● What needs to be done:
Before printing the listing, strip out its pictures and keep everything else exact.

━━━━━ The input

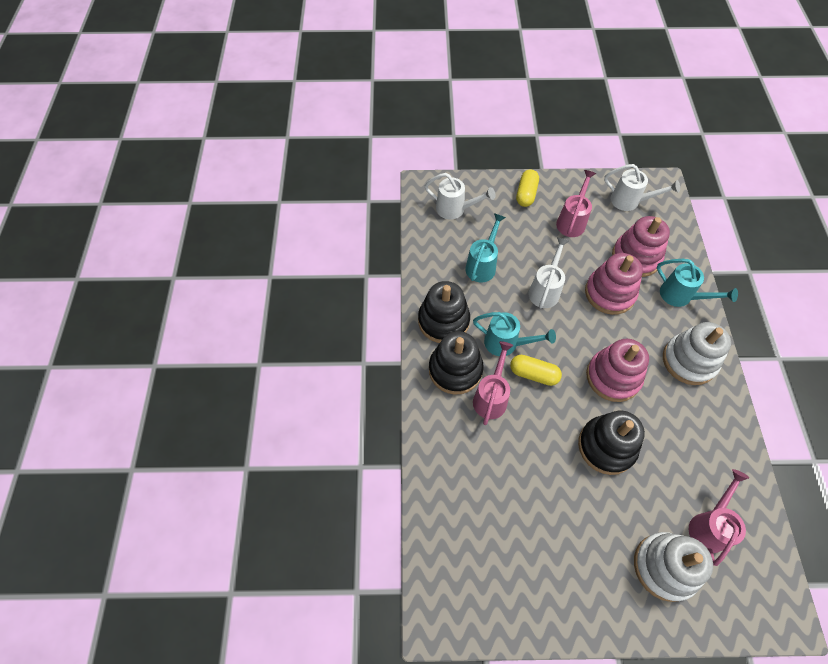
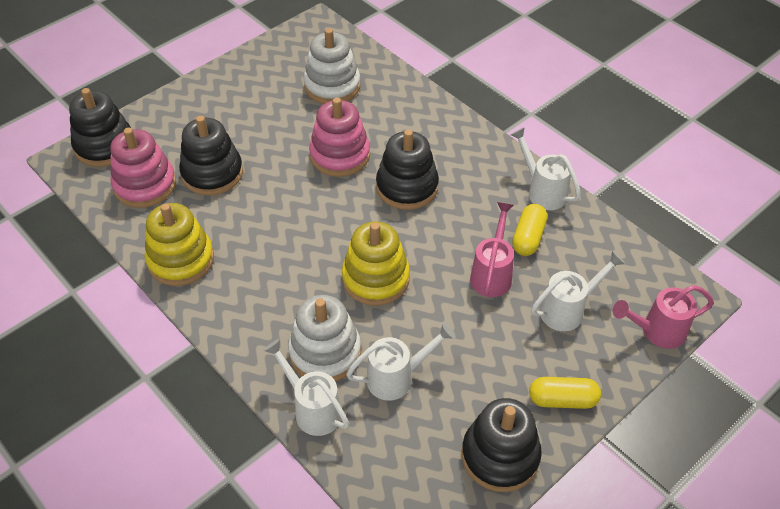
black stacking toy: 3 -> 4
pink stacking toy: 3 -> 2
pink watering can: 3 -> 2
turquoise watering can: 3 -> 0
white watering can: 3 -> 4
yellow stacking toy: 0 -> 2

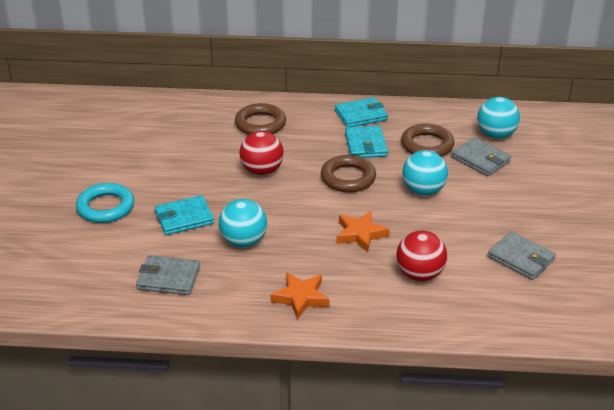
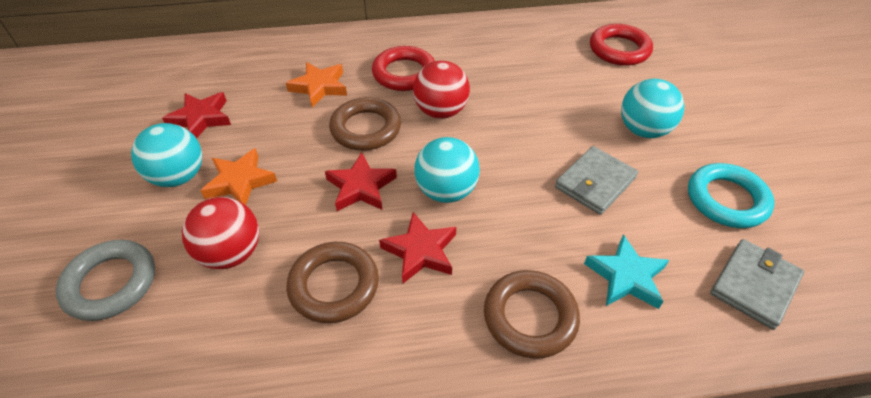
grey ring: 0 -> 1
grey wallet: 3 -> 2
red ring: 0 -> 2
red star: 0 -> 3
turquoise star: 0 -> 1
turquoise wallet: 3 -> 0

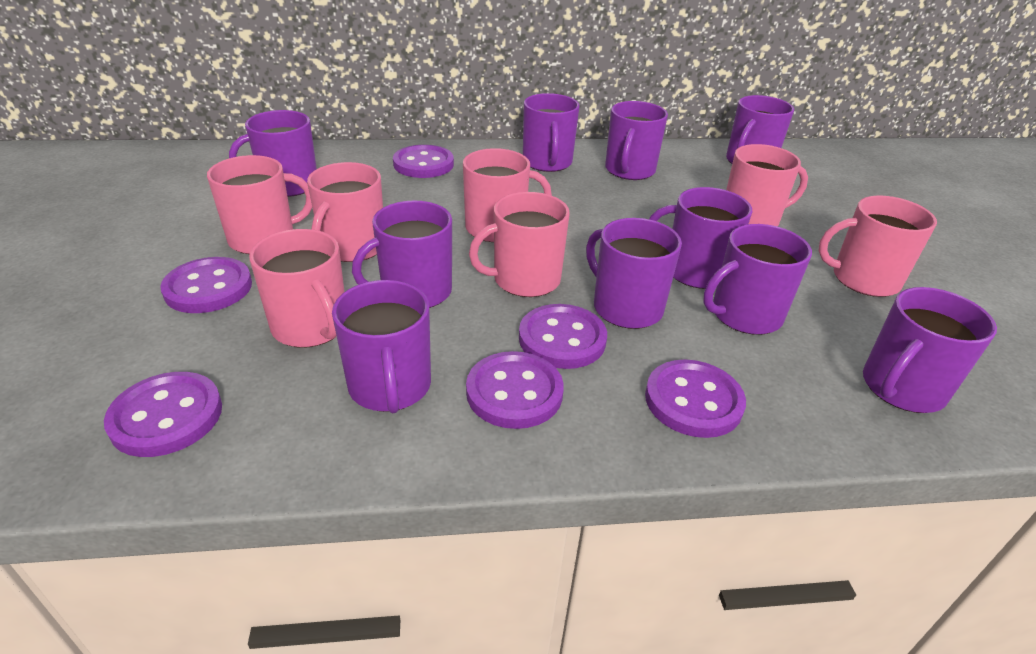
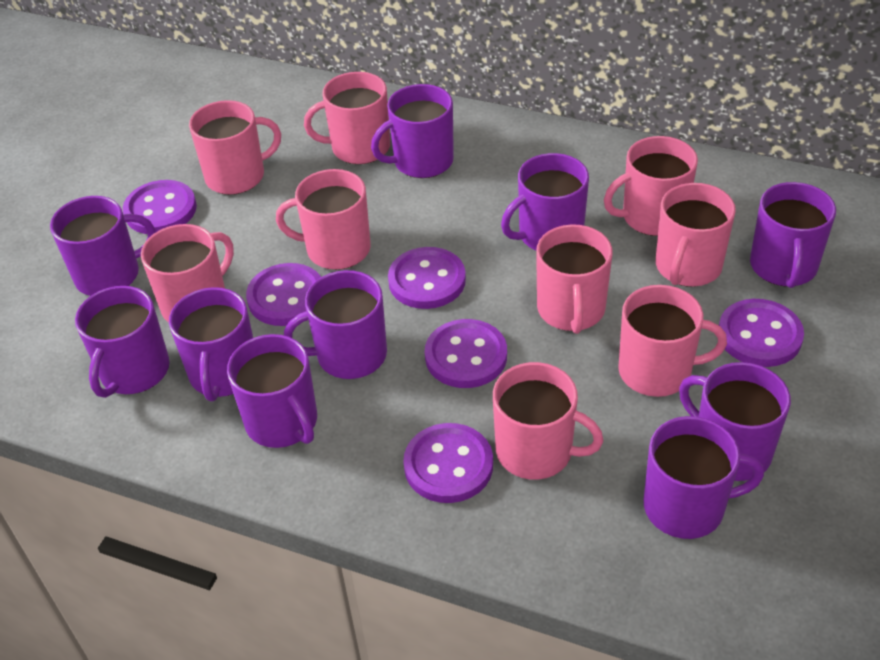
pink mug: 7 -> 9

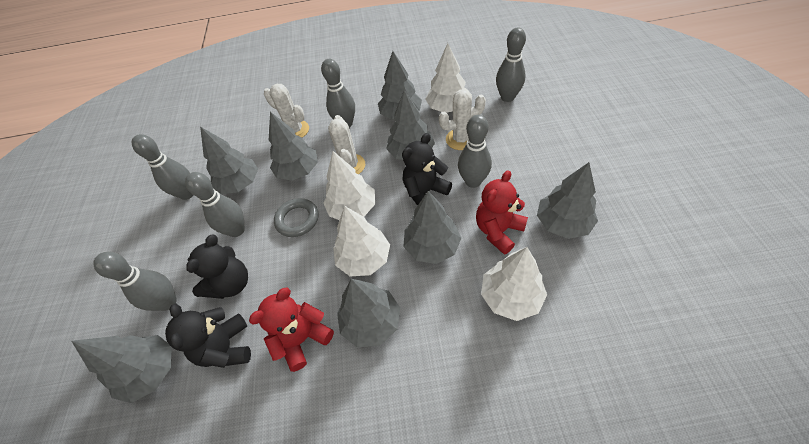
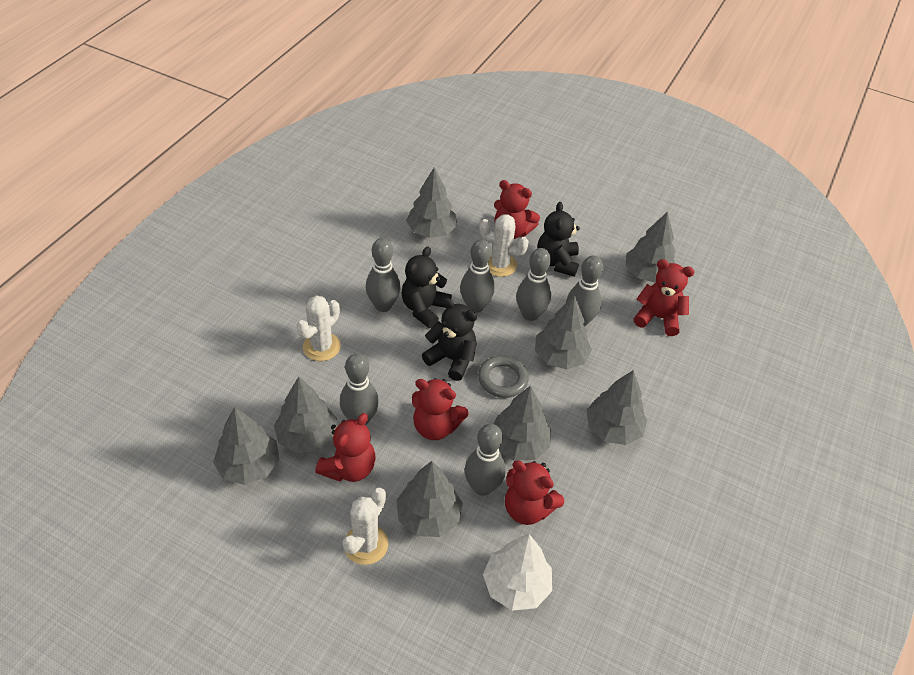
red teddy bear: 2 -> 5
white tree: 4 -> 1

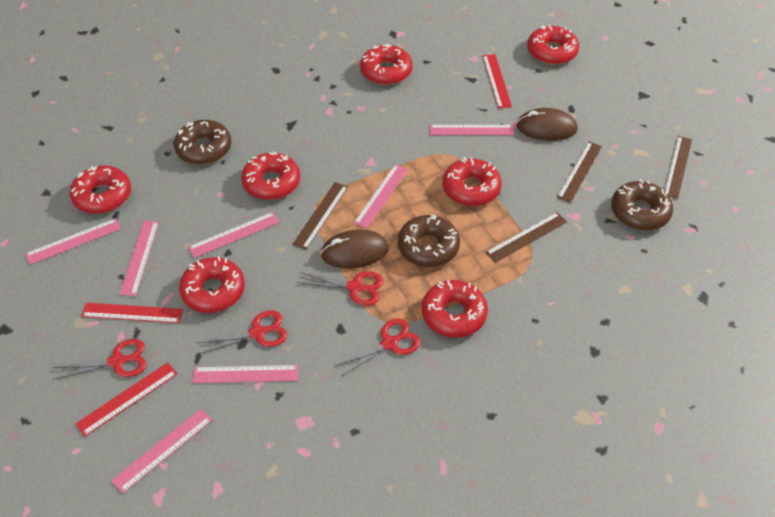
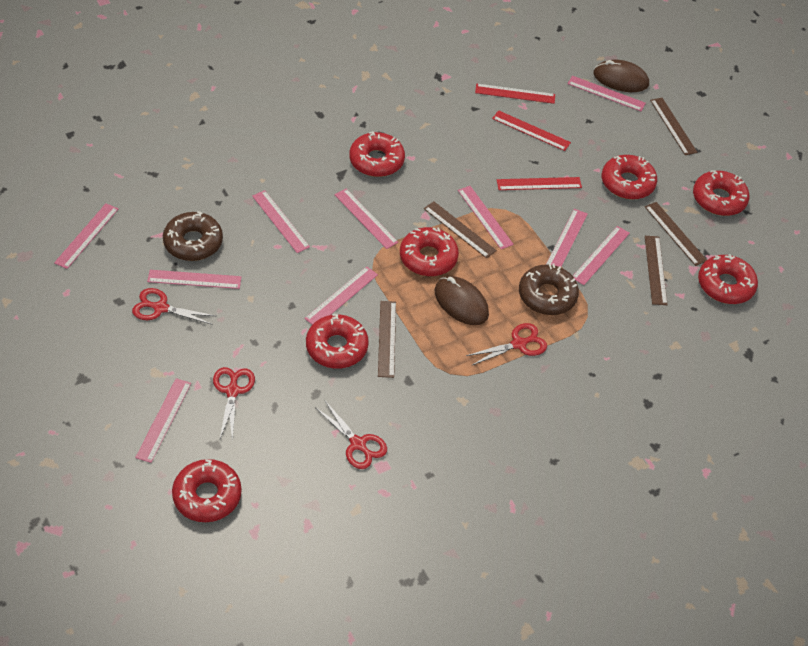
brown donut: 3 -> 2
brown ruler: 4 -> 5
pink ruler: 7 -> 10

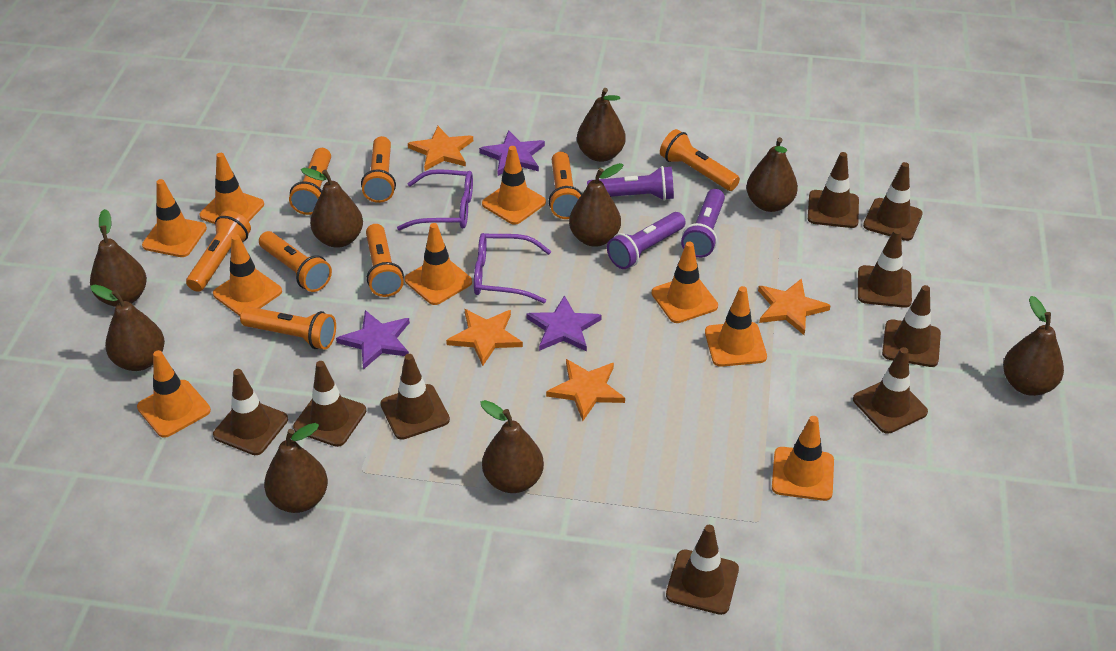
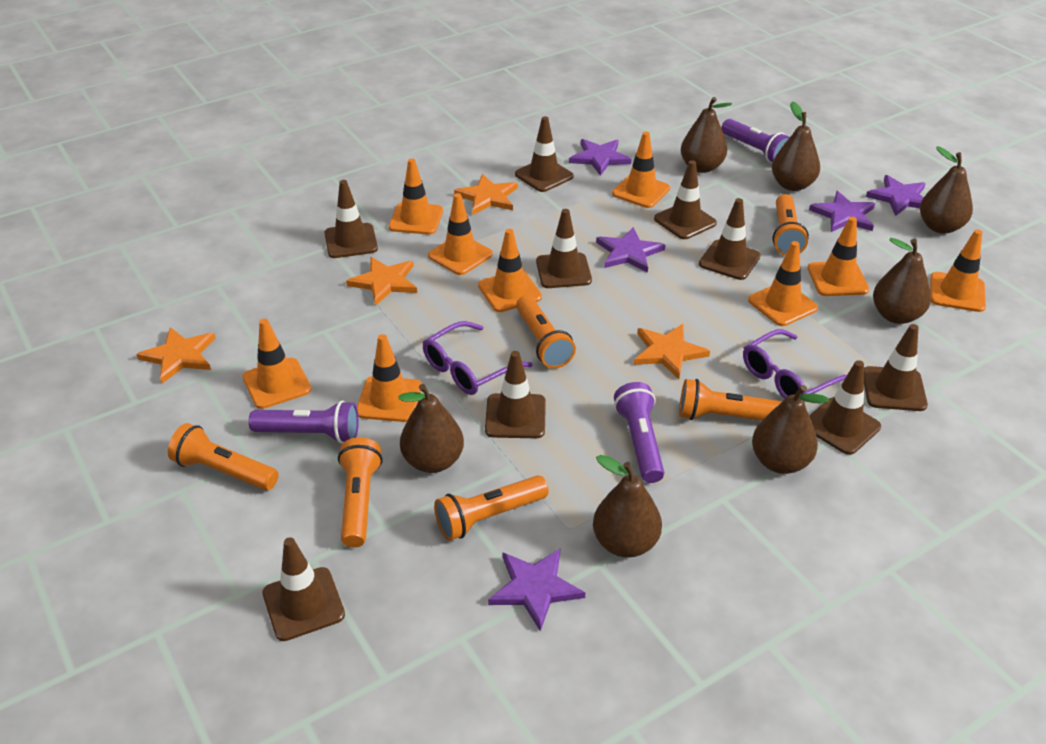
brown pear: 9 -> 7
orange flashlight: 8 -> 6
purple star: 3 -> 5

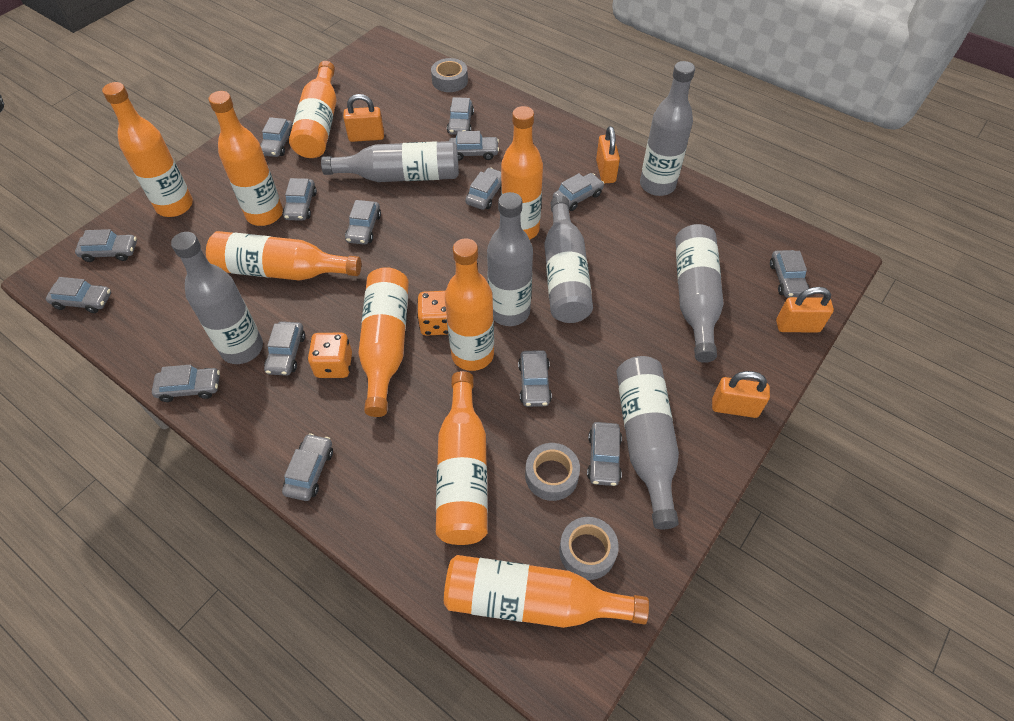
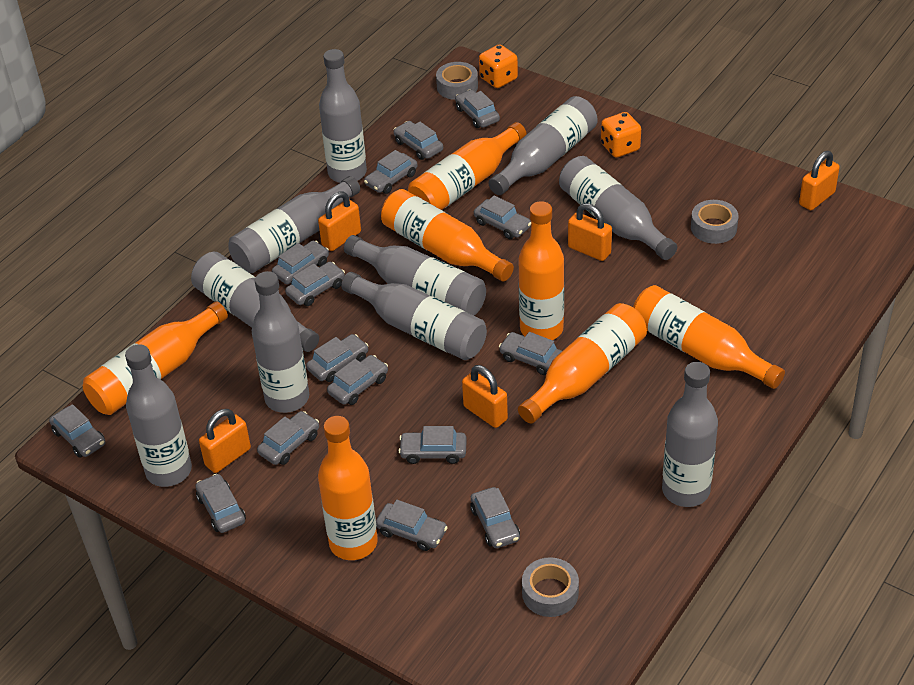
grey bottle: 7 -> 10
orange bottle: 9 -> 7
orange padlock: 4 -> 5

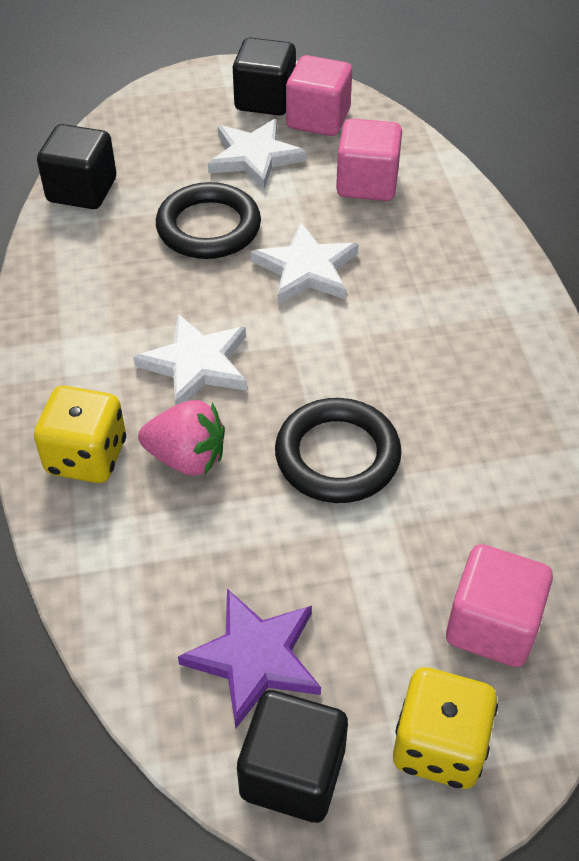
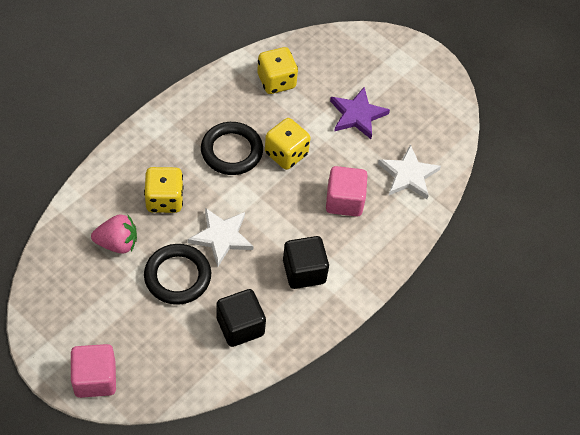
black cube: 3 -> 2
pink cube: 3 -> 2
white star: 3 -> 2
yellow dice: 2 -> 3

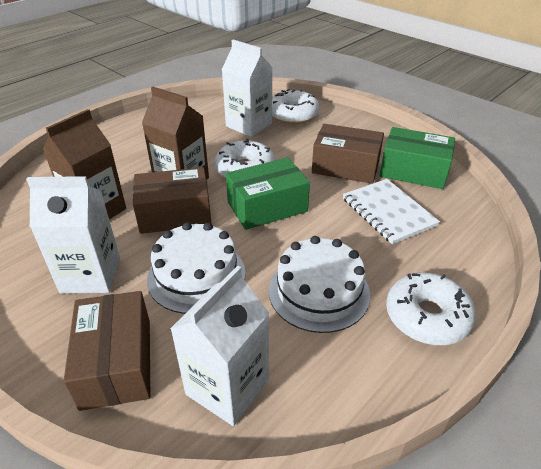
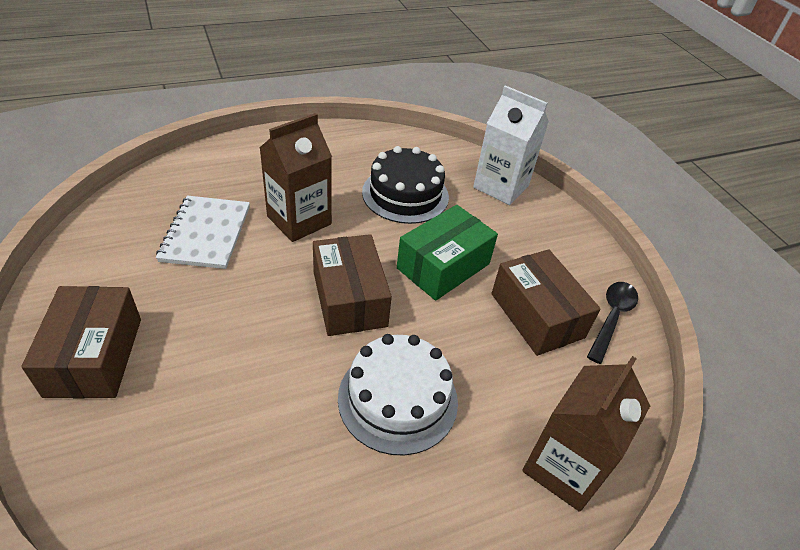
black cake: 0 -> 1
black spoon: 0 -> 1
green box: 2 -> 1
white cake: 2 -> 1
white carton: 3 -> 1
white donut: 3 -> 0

━━━━━━━━━━

● Reply to the task:
black stacking toy: 3 -> 4
pink stacking toy: 3 -> 2
pink watering can: 3 -> 2
turquoise watering can: 3 -> 0
white watering can: 3 -> 4
yellow stacking toy: 0 -> 2

grey ring: 0 -> 1
grey wallet: 3 -> 2
red ring: 0 -> 2
red star: 0 -> 3
turquoise star: 0 -> 1
turquoise wallet: 3 -> 0

pink mug: 7 -> 9

red teddy bear: 2 -> 5
white tree: 4 -> 1

brown donut: 3 -> 2
brown ruler: 4 -> 5
pink ruler: 7 -> 10

brown pear: 9 -> 7
orange flashlight: 8 -> 6
purple star: 3 -> 5

grey bottle: 7 -> 10
orange bottle: 9 -> 7
orange padlock: 4 -> 5

black cube: 3 -> 2
pink cube: 3 -> 2
white star: 3 -> 2
yellow dice: 2 -> 3

black cake: 0 -> 1
black spoon: 0 -> 1
green box: 2 -> 1
white cake: 2 -> 1
white carton: 3 -> 1
white donut: 3 -> 0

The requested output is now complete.